Extracted entries:
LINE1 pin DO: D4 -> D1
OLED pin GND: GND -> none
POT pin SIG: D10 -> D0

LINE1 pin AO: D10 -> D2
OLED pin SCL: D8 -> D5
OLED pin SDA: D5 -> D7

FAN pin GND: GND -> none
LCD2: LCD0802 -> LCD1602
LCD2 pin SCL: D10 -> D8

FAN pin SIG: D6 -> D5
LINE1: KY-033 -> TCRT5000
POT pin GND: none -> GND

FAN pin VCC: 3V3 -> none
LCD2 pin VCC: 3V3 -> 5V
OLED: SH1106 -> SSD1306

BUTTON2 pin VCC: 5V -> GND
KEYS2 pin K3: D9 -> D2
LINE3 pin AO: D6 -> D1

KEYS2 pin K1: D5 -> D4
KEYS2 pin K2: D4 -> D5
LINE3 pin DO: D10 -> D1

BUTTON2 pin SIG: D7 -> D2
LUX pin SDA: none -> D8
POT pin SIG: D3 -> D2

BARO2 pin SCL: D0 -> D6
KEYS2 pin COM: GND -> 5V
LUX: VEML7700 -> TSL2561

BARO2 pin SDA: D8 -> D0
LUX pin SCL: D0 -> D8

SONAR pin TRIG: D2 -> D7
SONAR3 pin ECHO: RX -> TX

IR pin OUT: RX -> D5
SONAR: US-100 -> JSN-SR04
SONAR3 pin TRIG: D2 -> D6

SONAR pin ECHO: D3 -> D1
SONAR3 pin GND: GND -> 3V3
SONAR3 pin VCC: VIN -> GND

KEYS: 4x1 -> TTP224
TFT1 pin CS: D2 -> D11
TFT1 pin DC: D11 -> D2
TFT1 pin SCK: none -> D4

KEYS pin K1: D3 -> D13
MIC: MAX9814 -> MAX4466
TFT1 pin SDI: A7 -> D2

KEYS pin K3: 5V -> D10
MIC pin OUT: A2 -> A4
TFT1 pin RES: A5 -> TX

Task details:
Copy every line from the data that includes the string "OLED".

Answer box:
OLED pin GND: GND -> none
OLED pin SCL: D8 -> D5
OLED pin SDA: D5 -> D7
OLED: SH1106 -> SSD1306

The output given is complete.